§ **EXERCISE DETAILS**: Retype every item below word for word, leaving out the pictures.

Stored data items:
..............................

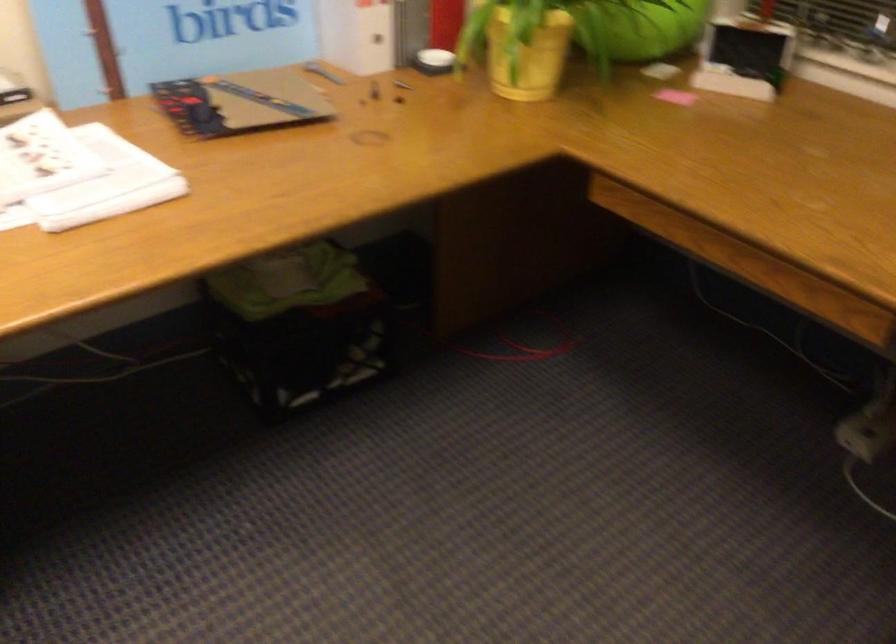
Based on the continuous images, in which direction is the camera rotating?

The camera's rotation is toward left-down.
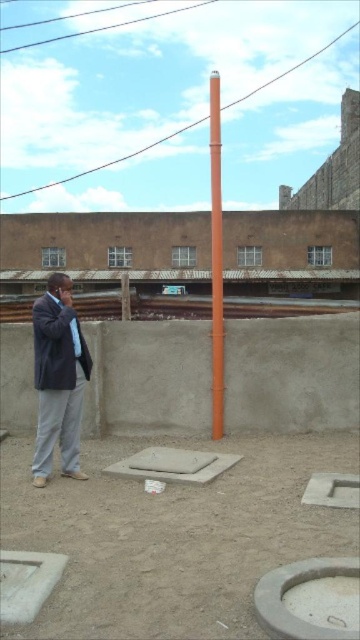
Can you confirm if concrete at lower right is positioned below gray concrete manhole at center?

Indeed, concrete at lower right is positioned under gray concrete manhole at center.

Is concrete at lower right to the left of gray concrete manhole at center from the viewer's perspective?

Incorrect, concrete at lower right is not on the left side of gray concrete manhole at center.

Is point (353, 564) more distant than point (168, 468)?

That is False.

Where is `concrete at lower right`? The width and height of the screenshot is (360, 640). concrete at lower right is located at coordinates (294, 584).

Is concrete at lower right positioned before orange matte pole at center?

Yes, concrete at lower right is closer to the viewer.

Measure the distance from concrete at lower right to orange matte pole at center.

concrete at lower right and orange matte pole at center are 15.72 meters apart.

At what (x,y) coordinates should I click in order to perform the action: click on concrete at lower right. Please return your answer as a coordinate pair (x, y). The height and width of the screenshot is (640, 360). Looking at the image, I should click on (294, 584).

Who is more distant from viewer, (81,355) or (309,566)?

Point (81,355)

Does dark gray suit at left have a greater height compared to concrete at lower right?

Yes.

The width and height of the screenshot is (360, 640). In order to click on dark gray suit at left in this screenshot , I will do `click(57, 378)`.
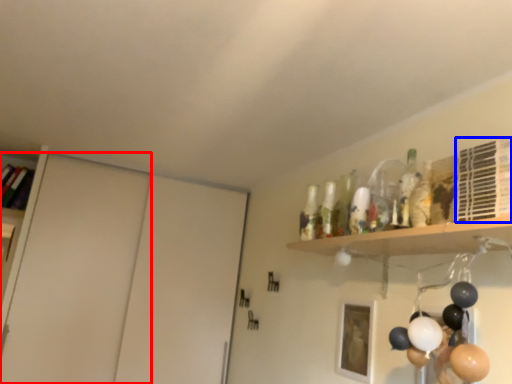
Question: Which point is further to the camera, door (highlighted by a red box) or shelf (highlighted by a blue box)?

Choices:
 (A) door
 (B) shelf

Answer: (A)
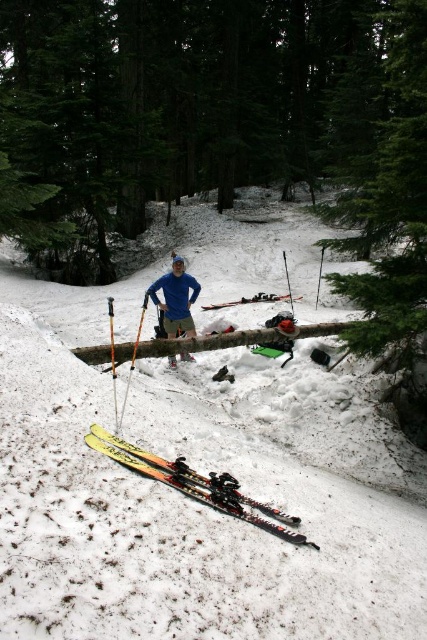
You are standing at the base of the snowy forest scene and want to reach the closest point between the two points marked as point (193, 490) and point (201, 307). Which point should you head towards?

You should head towards point (193, 490) because it is closer to you than point (201, 307).

You are a person in the snowy forest scene. You want to pick up the yellow matte skis at lower left and the matte black skis at center. Which pair of skis is closer to your current position?

The yellow matte skis at lower left is positioned under the matte black skis at center, so the yellow matte skis at lower left is closer to your current position.

You are a photographer trying to capture a clear shot of the blue fabric pants at center and the yellow plastic ski pole at center. Which object will appear larger in your photo?

The blue fabric pants at center will appear larger in the photo because it is closer to the viewer than the yellow plastic ski pole at center.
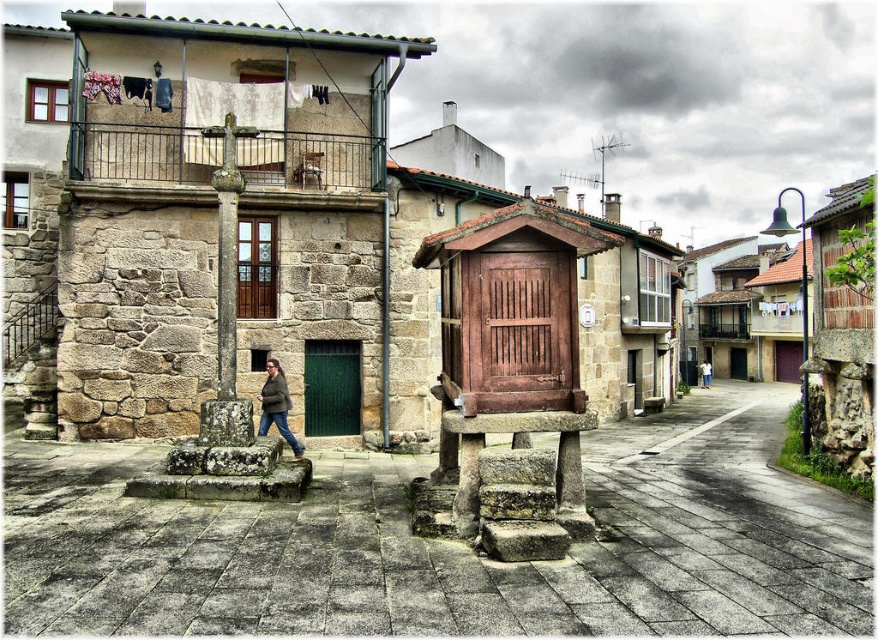
Looking at this image, who is lower down, stone alley at center or denim pants at center?

denim pants at center

Is stone alley at center smaller than denim pants at center?

Incorrect, stone alley at center is not smaller in size than denim pants at center.

At what (x,y) coordinates should I click in order to perform the action: click on stone alley at center. Please return your answer as a coordinate pair (x, y). Looking at the image, I should click on (447, 545).

Is brown leather jacket at center positioned before denim pants at center?

Yes, it is in front of denim pants at center.

Can you confirm if brown leather jacket at center is bigger than denim pants at center?

Incorrect, brown leather jacket at center is not larger than denim pants at center.

Which is behind, point (297, 452) or point (710, 365)?

Point (710, 365)

At what (x,y) coordinates should I click in order to perform the action: click on brown leather jacket at center. Please return your answer as a coordinate pair (x, y). The width and height of the screenshot is (878, 640). Looking at the image, I should click on (276, 404).

Who is lower down, stone alley at center or brown leather jacket at center?

Positioned lower is stone alley at center.

Is stone alley at center thinner than brown leather jacket at center?

Incorrect, stone alley at center's width is not less than brown leather jacket at center's.

Locate an element on the screen. Image resolution: width=878 pixels, height=640 pixels. stone alley at center is located at coordinates (447, 545).

Identify the location of stone alley at center. The width and height of the screenshot is (878, 640). (447, 545).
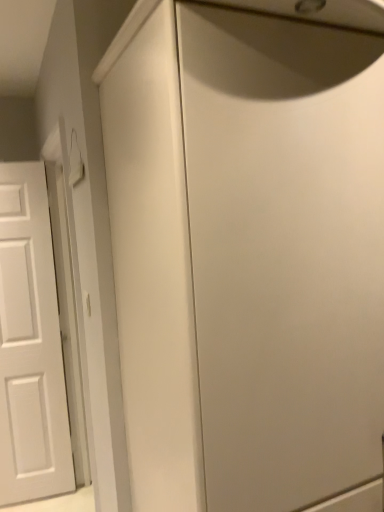
You are a GUI agent. You are given a task and a screenshot of the screen. Output one action in this format:
    pyautogui.click(x=<x>, y=<y>)
    Task: Click on the white matte cabinet at center
    
    Given the screenshot: What is the action you would take?
    [285, 254]

What do you see at coordinates (285, 254) in the screenshot? Image resolution: width=384 pixels, height=512 pixels. I see `white matte cabinet at center` at bounding box center [285, 254].

At what (x,y) coordinates should I click in order to perform the action: click on white matte cabinet at center. Please return your answer as a coordinate pair (x, y). This screenshot has height=512, width=384. Looking at the image, I should click on (285, 254).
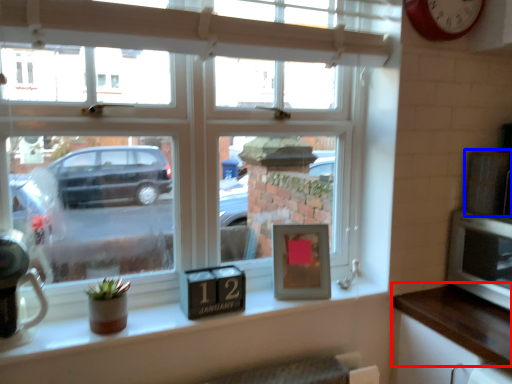
Question: Which point is closer to the camera, counter top (highlighted by a red box) or appliance (highlighted by a blue box)?

Choices:
 (A) counter top
 (B) appliance

Answer: (A)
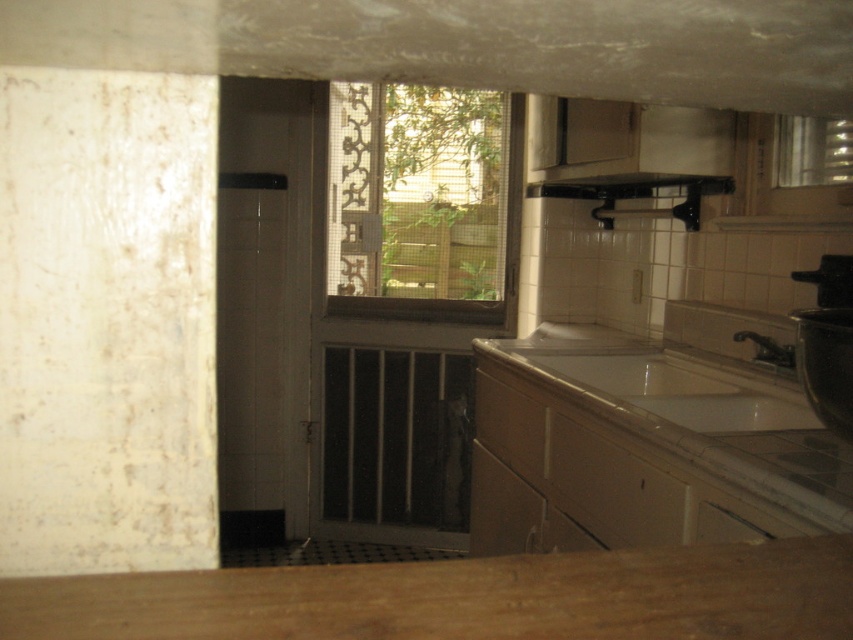
Question: Does black matte exhaust hood at upper center appear on the left side of clear glass window at upper right?

Choices:
 (A) yes
 (B) no

Answer: (A)

Question: Is black matte exhaust hood at upper center below white glossy sink at lower right?

Choices:
 (A) yes
 (B) no

Answer: (B)

Question: Which of the following is the closest to the observer?

Choices:
 (A) (724, 390)
 (B) (788, 358)

Answer: (B)

Question: Which object is closer to the camera taking this photo?

Choices:
 (A) black matte exhaust hood at upper center
 (B) matte silver faucet at lower right

Answer: (B)

Question: Which object is the farthest from the white glossy sink at lower right?

Choices:
 (A) clear glass window at upper right
 (B) black matte exhaust hood at upper center
 (C) clear glass window at center

Answer: (C)

Question: Is clear glass window at upper right smaller than matte silver faucet at lower right?

Choices:
 (A) yes
 (B) no

Answer: (B)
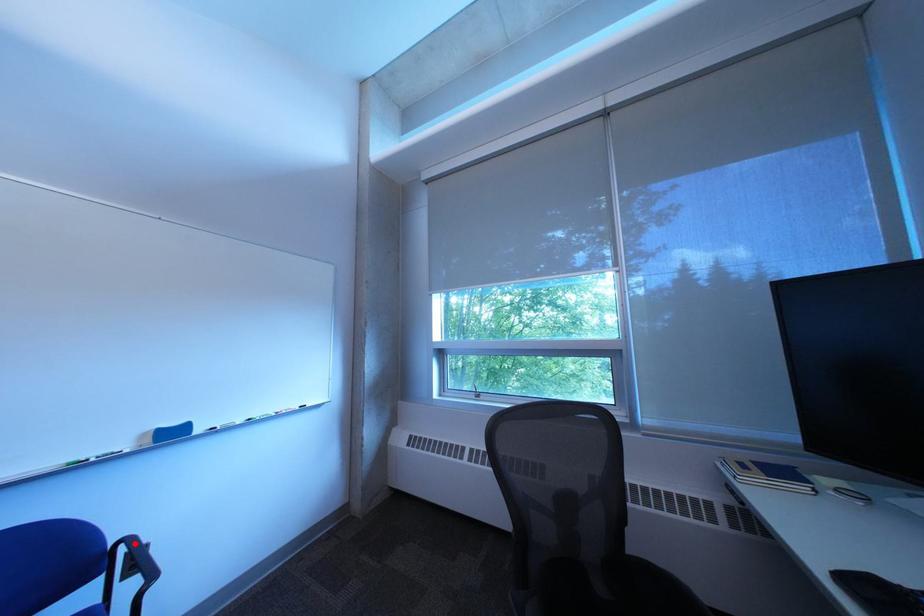
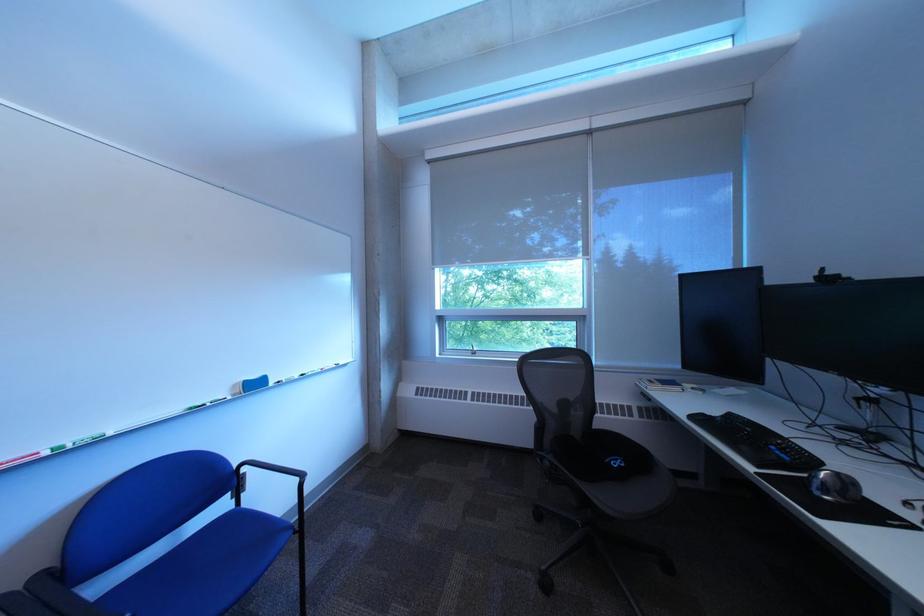
Find the pixel in the second image that matches the highlighted location in the first image.

(257, 467)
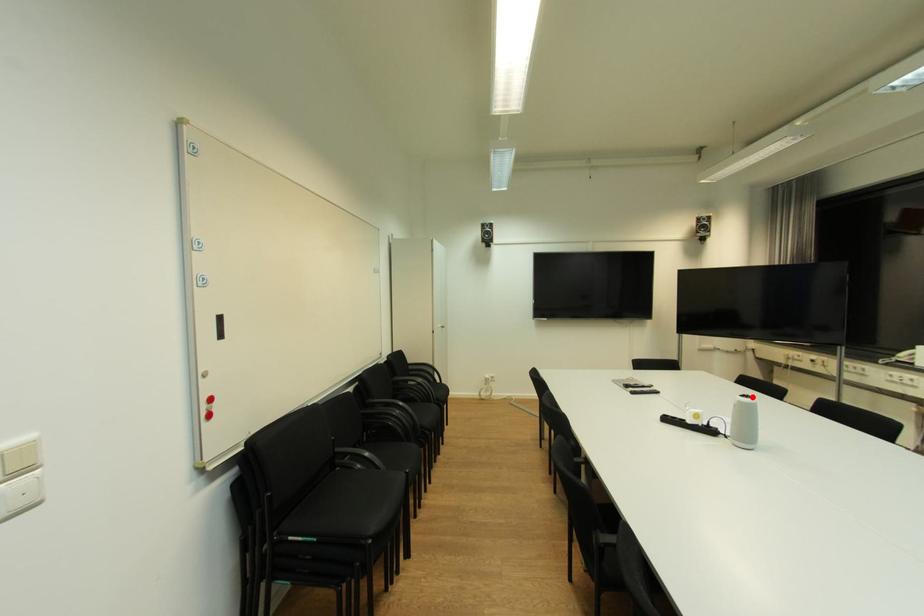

..............................

§ **SOLUTION**:
Based on the continuous images, in which direction is the camera rotating?

The camera's rotation is toward left-down.
Can you confirm if concrete at lower right is positioned below gray concrete manhole at center?

Indeed, concrete at lower right is positioned under gray concrete manhole at center.

Is concrete at lower right to the left of gray concrete manhole at center from the viewer's perspective?

Incorrect, concrete at lower right is not on the left side of gray concrete manhole at center.

Is point (353, 564) more distant than point (168, 468)?

That is False.

Where is `concrete at lower right`? The width and height of the screenshot is (360, 640). concrete at lower right is located at coordinates (294, 584).

Is concrete at lower right positioned before orange matte pole at center?

Yes, concrete at lower right is closer to the viewer.

Measure the distance from concrete at lower right to orange matte pole at center.

concrete at lower right and orange matte pole at center are 15.72 meters apart.

At what (x,y) coordinates should I click in order to perform the action: click on concrete at lower right. Please return your answer as a coordinate pair (x, y). The height and width of the screenshot is (640, 360). Looking at the image, I should click on (294, 584).

Who is more distant from viewer, (81,355) or (309,566)?

Point (81,355)

Does dark gray suit at left have a greater height compared to concrete at lower right?

Yes.

The width and height of the screenshot is (360, 640). In order to click on dark gray suit at left in this screenshot , I will do `click(57, 378)`.
Question: Which point is further to the camera, door (highlighted by a red box) or shelf (highlighted by a blue box)?

Choices:
 (A) door
 (B) shelf

Answer: (A)
You are standing at the base of the snowy forest scene and want to reach the closest point between the two points marked as point (193, 490) and point (201, 307). Which point should you head towards?

You should head towards point (193, 490) because it is closer to you than point (201, 307).

You are a person in the snowy forest scene. You want to pick up the yellow matte skis at lower left and the matte black skis at center. Which pair of skis is closer to your current position?

The yellow matte skis at lower left is positioned under the matte black skis at center, so the yellow matte skis at lower left is closer to your current position.

You are a photographer trying to capture a clear shot of the blue fabric pants at center and the yellow plastic ski pole at center. Which object will appear larger in your photo?

The blue fabric pants at center will appear larger in the photo because it is closer to the viewer than the yellow plastic ski pole at center.
Looking at this image, who is lower down, stone alley at center or denim pants at center?

denim pants at center

Is stone alley at center smaller than denim pants at center?

Incorrect, stone alley at center is not smaller in size than denim pants at center.

At what (x,y) coordinates should I click in order to perform the action: click on stone alley at center. Please return your answer as a coordinate pair (x, y). Looking at the image, I should click on (447, 545).

Is brown leather jacket at center positioned before denim pants at center?

Yes, it is in front of denim pants at center.

Can you confirm if brown leather jacket at center is bigger than denim pants at center?

Incorrect, brown leather jacket at center is not larger than denim pants at center.

Which is behind, point (297, 452) or point (710, 365)?

Point (710, 365)

At what (x,y) coordinates should I click in order to perform the action: click on brown leather jacket at center. Please return your answer as a coordinate pair (x, y). The width and height of the screenshot is (878, 640). Looking at the image, I should click on (276, 404).

Who is lower down, stone alley at center or brown leather jacket at center?

Positioned lower is stone alley at center.

Is stone alley at center thinner than brown leather jacket at center?

Incorrect, stone alley at center's width is not less than brown leather jacket at center's.

Locate an element on the screen. Image resolution: width=878 pixels, height=640 pixels. stone alley at center is located at coordinates (447, 545).

Identify the location of stone alley at center. The width and height of the screenshot is (878, 640). (447, 545).
You are a GUI agent. You are given a task and a screenshot of the screen. Output one action in this format:
    pyautogui.click(x=<x>, y=<y>)
    Task: Click on the white matte cabinet at center
    
    Given the screenshot: What is the action you would take?
    [285, 254]

What do you see at coordinates (285, 254) in the screenshot? Image resolution: width=384 pixels, height=512 pixels. I see `white matte cabinet at center` at bounding box center [285, 254].

At what (x,y) coordinates should I click in order to perform the action: click on white matte cabinet at center. Please return your answer as a coordinate pair (x, y). This screenshot has height=512, width=384. Looking at the image, I should click on (285, 254).
Question: Which point is closer to the camera, counter top (highlighted by a red box) or appliance (highlighted by a blue box)?

Choices:
 (A) counter top
 (B) appliance

Answer: (A)
Question: Does black matte exhaust hood at upper center appear on the left side of clear glass window at upper right?

Choices:
 (A) yes
 (B) no

Answer: (A)

Question: Is black matte exhaust hood at upper center below white glossy sink at lower right?

Choices:
 (A) yes
 (B) no

Answer: (B)

Question: Which of the following is the closest to the observer?

Choices:
 (A) (724, 390)
 (B) (788, 358)

Answer: (B)

Question: Which object is closer to the camera taking this photo?

Choices:
 (A) black matte exhaust hood at upper center
 (B) matte silver faucet at lower right

Answer: (B)

Question: Which object is the farthest from the white glossy sink at lower right?

Choices:
 (A) clear glass window at upper right
 (B) black matte exhaust hood at upper center
 (C) clear glass window at center

Answer: (C)

Question: Is clear glass window at upper right smaller than matte silver faucet at lower right?

Choices:
 (A) yes
 (B) no

Answer: (B)
Find the pixel in the second image that matches the highlighted location in the first image.

(257, 467)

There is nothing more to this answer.